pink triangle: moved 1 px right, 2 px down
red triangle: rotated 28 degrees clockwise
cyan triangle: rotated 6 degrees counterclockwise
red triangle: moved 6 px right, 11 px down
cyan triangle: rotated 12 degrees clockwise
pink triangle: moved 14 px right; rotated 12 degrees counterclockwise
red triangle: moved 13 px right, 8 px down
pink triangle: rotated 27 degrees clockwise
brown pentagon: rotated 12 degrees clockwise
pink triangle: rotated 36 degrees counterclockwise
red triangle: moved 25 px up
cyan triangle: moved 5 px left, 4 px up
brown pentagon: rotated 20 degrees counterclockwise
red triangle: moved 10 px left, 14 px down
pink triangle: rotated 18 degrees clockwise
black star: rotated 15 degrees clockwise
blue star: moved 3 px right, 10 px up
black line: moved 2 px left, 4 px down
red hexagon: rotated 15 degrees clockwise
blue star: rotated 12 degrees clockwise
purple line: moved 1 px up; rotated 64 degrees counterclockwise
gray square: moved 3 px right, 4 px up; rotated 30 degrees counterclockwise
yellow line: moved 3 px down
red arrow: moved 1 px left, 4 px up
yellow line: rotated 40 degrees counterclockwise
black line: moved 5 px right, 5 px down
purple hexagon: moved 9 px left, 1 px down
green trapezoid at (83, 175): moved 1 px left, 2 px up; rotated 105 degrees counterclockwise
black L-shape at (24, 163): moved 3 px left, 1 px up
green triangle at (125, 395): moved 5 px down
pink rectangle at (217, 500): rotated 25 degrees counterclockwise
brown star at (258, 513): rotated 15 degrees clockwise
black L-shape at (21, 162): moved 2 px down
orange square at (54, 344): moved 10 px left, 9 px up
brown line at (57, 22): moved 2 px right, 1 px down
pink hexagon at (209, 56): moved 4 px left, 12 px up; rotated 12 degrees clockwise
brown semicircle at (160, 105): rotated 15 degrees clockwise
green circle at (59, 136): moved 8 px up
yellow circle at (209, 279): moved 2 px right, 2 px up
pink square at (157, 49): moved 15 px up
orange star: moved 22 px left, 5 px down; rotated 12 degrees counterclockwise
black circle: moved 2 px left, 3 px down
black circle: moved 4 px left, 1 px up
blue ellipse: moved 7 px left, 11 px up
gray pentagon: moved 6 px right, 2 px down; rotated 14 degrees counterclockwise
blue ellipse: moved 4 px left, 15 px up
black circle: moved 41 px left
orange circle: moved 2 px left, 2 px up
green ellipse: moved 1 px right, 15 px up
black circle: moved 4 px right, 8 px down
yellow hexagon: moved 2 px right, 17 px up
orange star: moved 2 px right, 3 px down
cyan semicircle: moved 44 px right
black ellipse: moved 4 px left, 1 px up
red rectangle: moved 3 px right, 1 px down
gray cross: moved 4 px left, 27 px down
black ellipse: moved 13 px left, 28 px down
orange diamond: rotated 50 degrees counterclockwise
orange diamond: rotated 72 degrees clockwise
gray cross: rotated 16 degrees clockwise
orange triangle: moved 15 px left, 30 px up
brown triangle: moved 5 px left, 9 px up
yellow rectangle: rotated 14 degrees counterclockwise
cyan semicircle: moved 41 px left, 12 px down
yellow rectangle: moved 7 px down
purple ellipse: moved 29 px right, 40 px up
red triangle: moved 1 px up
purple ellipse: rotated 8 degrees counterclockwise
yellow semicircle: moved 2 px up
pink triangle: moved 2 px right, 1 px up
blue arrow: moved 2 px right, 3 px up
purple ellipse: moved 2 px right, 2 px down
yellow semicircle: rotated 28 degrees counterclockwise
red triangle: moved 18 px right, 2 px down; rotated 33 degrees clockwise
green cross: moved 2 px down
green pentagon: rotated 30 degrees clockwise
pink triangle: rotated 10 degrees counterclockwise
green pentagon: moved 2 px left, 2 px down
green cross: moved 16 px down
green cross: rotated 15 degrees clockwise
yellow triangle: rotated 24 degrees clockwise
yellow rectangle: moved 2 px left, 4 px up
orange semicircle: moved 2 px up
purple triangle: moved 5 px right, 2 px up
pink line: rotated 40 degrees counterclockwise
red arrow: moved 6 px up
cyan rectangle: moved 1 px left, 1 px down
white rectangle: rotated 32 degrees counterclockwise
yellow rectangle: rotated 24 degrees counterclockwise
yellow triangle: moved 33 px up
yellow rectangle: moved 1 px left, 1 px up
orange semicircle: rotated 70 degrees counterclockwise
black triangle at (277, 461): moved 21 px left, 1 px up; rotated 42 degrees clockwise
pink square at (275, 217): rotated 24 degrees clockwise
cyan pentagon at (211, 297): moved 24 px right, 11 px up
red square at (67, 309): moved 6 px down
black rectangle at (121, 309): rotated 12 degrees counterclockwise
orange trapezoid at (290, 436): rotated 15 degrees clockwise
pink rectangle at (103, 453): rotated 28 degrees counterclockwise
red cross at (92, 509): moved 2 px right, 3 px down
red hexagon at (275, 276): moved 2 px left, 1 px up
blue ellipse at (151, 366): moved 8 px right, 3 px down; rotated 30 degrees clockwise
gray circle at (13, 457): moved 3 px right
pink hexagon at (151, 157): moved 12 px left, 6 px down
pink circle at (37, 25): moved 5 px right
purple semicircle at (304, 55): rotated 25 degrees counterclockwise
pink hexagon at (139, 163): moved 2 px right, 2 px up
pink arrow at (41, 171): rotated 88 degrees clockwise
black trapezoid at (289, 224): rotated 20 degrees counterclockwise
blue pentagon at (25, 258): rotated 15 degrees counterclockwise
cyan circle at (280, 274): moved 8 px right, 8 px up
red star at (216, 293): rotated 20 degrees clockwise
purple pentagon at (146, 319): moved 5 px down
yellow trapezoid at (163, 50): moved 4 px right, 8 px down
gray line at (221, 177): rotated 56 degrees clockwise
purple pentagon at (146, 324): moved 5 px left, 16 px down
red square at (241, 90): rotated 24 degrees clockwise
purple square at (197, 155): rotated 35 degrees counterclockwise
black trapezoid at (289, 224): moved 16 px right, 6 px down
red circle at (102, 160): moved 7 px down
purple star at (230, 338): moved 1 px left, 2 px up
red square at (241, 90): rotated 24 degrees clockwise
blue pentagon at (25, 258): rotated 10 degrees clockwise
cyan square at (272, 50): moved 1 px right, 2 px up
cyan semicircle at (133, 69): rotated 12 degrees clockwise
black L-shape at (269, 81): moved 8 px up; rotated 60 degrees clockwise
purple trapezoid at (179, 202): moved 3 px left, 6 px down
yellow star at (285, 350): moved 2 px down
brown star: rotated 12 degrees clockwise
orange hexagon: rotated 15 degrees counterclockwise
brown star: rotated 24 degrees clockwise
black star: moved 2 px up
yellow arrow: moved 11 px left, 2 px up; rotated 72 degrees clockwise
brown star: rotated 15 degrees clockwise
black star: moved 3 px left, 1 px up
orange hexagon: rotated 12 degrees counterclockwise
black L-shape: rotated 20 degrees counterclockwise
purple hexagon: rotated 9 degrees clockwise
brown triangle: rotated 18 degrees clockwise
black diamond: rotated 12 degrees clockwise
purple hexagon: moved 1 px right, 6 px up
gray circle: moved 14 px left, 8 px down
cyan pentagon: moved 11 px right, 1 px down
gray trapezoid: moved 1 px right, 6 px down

____________

Goal: Can you rewrite all the items with "counterclockwise" replaced by "anticlockwise" and everything else left unchanged?

Result:
pink triangle: moved 1 px right, 2 px down
red triangle: rotated 28 degrees clockwise
cyan triangle: rotated 6 degrees anticlockwise
red triangle: moved 6 px right, 11 px down
cyan triangle: rotated 12 degrees clockwise
pink triangle: moved 14 px right; rotated 12 degrees anticlockwise
red triangle: moved 13 px right, 8 px down
pink triangle: rotated 27 degrees clockwise
brown pentagon: rotated 12 degrees clockwise
pink triangle: rotated 36 degrees anticlockwise
red triangle: moved 25 px up
cyan triangle: moved 5 px left, 4 px up
brown pentagon: rotated 20 degrees anticlockwise
red triangle: moved 10 px left, 14 px down
pink triangle: rotated 18 degrees clockwise
black star: rotated 15 degrees clockwise
blue star: moved 3 px right, 10 px up
black line: moved 2 px left, 4 px down
red hexagon: rotated 15 degrees clockwise
blue star: rotated 12 degrees clockwise
purple line: moved 1 px up; rotated 64 degrees anticlockwise
gray square: moved 3 px right, 4 px up; rotated 30 degrees anticlockwise
yellow line: moved 3 px down
red arrow: moved 1 px left, 4 px up
yellow line: rotated 40 degrees anticlockwise
black line: moved 5 px right, 5 px down
purple hexagon: moved 9 px left, 1 px down
green trapezoid at (83, 175): moved 1 px left, 2 px up; rotated 105 degrees anticlockwise
black L-shape at (24, 163): moved 3 px left, 1 px up
green triangle at (125, 395): moved 5 px down
pink rectangle at (217, 500): rotated 25 degrees anticlockwise
brown star at (258, 513): rotated 15 degrees clockwise
black L-shape at (21, 162): moved 2 px down
orange square at (54, 344): moved 10 px left, 9 px up
brown line at (57, 22): moved 2 px right, 1 px down
pink hexagon at (209, 56): moved 4 px left, 12 px up; rotated 12 degrees clockwise
brown semicircle at (160, 105): rotated 15 degrees clockwise
green circle at (59, 136): moved 8 px up
yellow circle at (209, 279): moved 2 px right, 2 px up
pink square at (157, 49): moved 15 px up
orange star: moved 22 px left, 5 px down; rotated 12 degrees anticlockwise
black circle: moved 2 px left, 3 px down
black circle: moved 4 px left, 1 px up
blue ellipse: moved 7 px left, 11 px up
gray pentagon: moved 6 px right, 2 px down; rotated 14 degrees anticlockwise
blue ellipse: moved 4 px left, 15 px up
black circle: moved 41 px left
orange circle: moved 2 px left, 2 px up
green ellipse: moved 1 px right, 15 px up
black circle: moved 4 px right, 8 px down
yellow hexagon: moved 2 px right, 17 px up
orange star: moved 2 px right, 3 px down
cyan semicircle: moved 44 px right
black ellipse: moved 4 px left, 1 px up
red rectangle: moved 3 px right, 1 px down
gray cross: moved 4 px left, 27 px down
black ellipse: moved 13 px left, 28 px down
orange diamond: rotated 50 degrees anticlockwise
orange diamond: rotated 72 degrees clockwise
gray cross: rotated 16 degrees clockwise
orange triangle: moved 15 px left, 30 px up
brown triangle: moved 5 px left, 9 px up
yellow rectangle: rotated 14 degrees anticlockwise
cyan semicircle: moved 41 px left, 12 px down
yellow rectangle: moved 7 px down
purple ellipse: moved 29 px right, 40 px up
red triangle: moved 1 px up
purple ellipse: rotated 8 degrees anticlockwise
yellow semicircle: moved 2 px up
pink triangle: moved 2 px right, 1 px up
blue arrow: moved 2 px right, 3 px up
purple ellipse: moved 2 px right, 2 px down
yellow semicircle: rotated 28 degrees anticlockwise
red triangle: moved 18 px right, 2 px down; rotated 33 degrees clockwise
green cross: moved 2 px down
green pentagon: rotated 30 degrees clockwise
pink triangle: rotated 10 degrees anticlockwise
green pentagon: moved 2 px left, 2 px down
green cross: moved 16 px down
green cross: rotated 15 degrees clockwise
yellow triangle: rotated 24 degrees clockwise
yellow rectangle: moved 2 px left, 4 px up
orange semicircle: moved 2 px up
purple triangle: moved 5 px right, 2 px up
pink line: rotated 40 degrees anticlockwise
red arrow: moved 6 px up
cyan rectangle: moved 1 px left, 1 px down
white rectangle: rotated 32 degrees anticlockwise
yellow rectangle: rotated 24 degrees anticlockwise
yellow triangle: moved 33 px up
yellow rectangle: moved 1 px left, 1 px up
orange semicircle: rotated 70 degrees anticlockwise
black triangle at (277, 461): moved 21 px left, 1 px up; rotated 42 degrees clockwise
pink square at (275, 217): rotated 24 degrees clockwise
cyan pentagon at (211, 297): moved 24 px right, 11 px up
red square at (67, 309): moved 6 px down
black rectangle at (121, 309): rotated 12 degrees anticlockwise
orange trapezoid at (290, 436): rotated 15 degrees clockwise
pink rectangle at (103, 453): rotated 28 degrees anticlockwise
red cross at (92, 509): moved 2 px right, 3 px down
red hexagon at (275, 276): moved 2 px left, 1 px up
blue ellipse at (151, 366): moved 8 px right, 3 px down; rotated 30 degrees clockwise
gray circle at (13, 457): moved 3 px right
pink hexagon at (151, 157): moved 12 px left, 6 px down
pink circle at (37, 25): moved 5 px right
purple semicircle at (304, 55): rotated 25 degrees anticlockwise
pink hexagon at (139, 163): moved 2 px right, 2 px up
pink arrow at (41, 171): rotated 88 degrees clockwise
black trapezoid at (289, 224): rotated 20 degrees anticlockwise
blue pentagon at (25, 258): rotated 15 degrees anticlockwise
cyan circle at (280, 274): moved 8 px right, 8 px up
red star at (216, 293): rotated 20 degrees clockwise
purple pentagon at (146, 319): moved 5 px down
yellow trapezoid at (163, 50): moved 4 px right, 8 px down
gray line at (221, 177): rotated 56 degrees clockwise
purple pentagon at (146, 324): moved 5 px left, 16 px down
red square at (241, 90): rotated 24 degrees clockwise
purple square at (197, 155): rotated 35 degrees anticlockwise
black trapezoid at (289, 224): moved 16 px right, 6 px down
red circle at (102, 160): moved 7 px down
purple star at (230, 338): moved 1 px left, 2 px up
red square at (241, 90): rotated 24 degrees clockwise
blue pentagon at (25, 258): rotated 10 degrees clockwise
cyan square at (272, 50): moved 1 px right, 2 px up
cyan semicircle at (133, 69): rotated 12 degrees clockwise
black L-shape at (269, 81): moved 8 px up; rotated 60 degrees clockwise
purple trapezoid at (179, 202): moved 3 px left, 6 px down
yellow star at (285, 350): moved 2 px down
brown star: rotated 12 degrees clockwise
orange hexagon: rotated 15 degrees anticlockwise
brown star: rotated 24 degrees clockwise
black star: moved 2 px up
yellow arrow: moved 11 px left, 2 px up; rotated 72 degrees clockwise
brown star: rotated 15 degrees clockwise
black star: moved 3 px left, 1 px up
orange hexagon: rotated 12 degrees anticlockwise
black L-shape: rotated 20 degrees anticlockwise
purple hexagon: rotated 9 degrees clockwise
brown triangle: rotated 18 degrees clockwise
black diamond: rotated 12 degrees clockwise
purple hexagon: moved 1 px right, 6 px up
gray circle: moved 14 px left, 8 px down
cyan pentagon: moved 11 px right, 1 px down
gray trapezoid: moved 1 px right, 6 px down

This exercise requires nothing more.